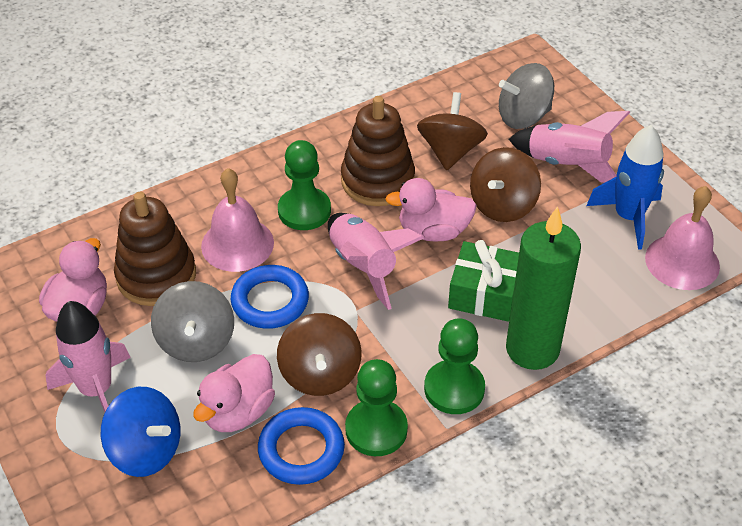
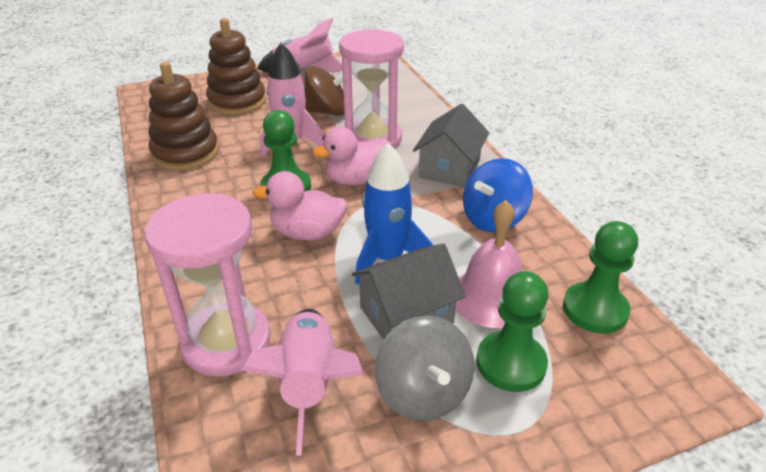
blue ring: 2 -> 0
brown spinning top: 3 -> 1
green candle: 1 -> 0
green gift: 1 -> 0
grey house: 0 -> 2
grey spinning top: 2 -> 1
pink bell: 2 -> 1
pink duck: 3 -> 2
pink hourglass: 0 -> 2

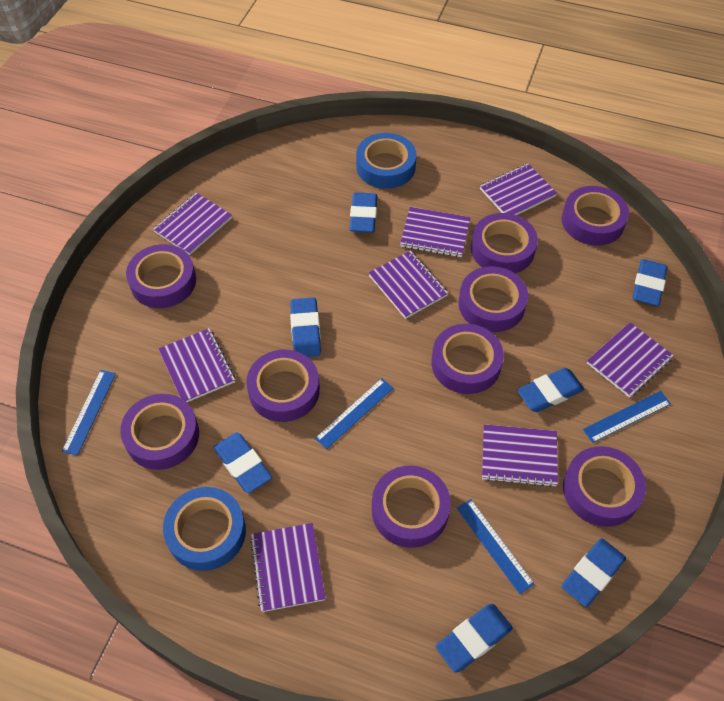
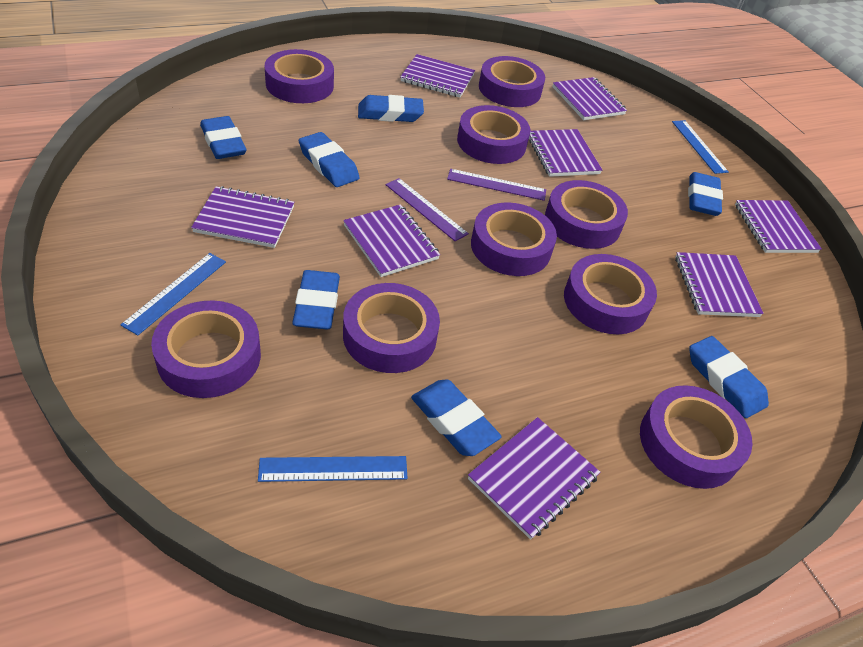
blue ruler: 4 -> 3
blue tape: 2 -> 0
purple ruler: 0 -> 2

→ **Goal of the exercise**
Beginning with the line that contains "grey spinning top: 2 -> 1", write out the remaining lines of the listing above through the last, exactly and only those, without pictures.

→ **Result below**
grey spinning top: 2 -> 1
pink bell: 2 -> 1
pink duck: 3 -> 2
pink hourglass: 0 -> 2

blue ruler: 4 -> 3
blue tape: 2 -> 0
purple ruler: 0 -> 2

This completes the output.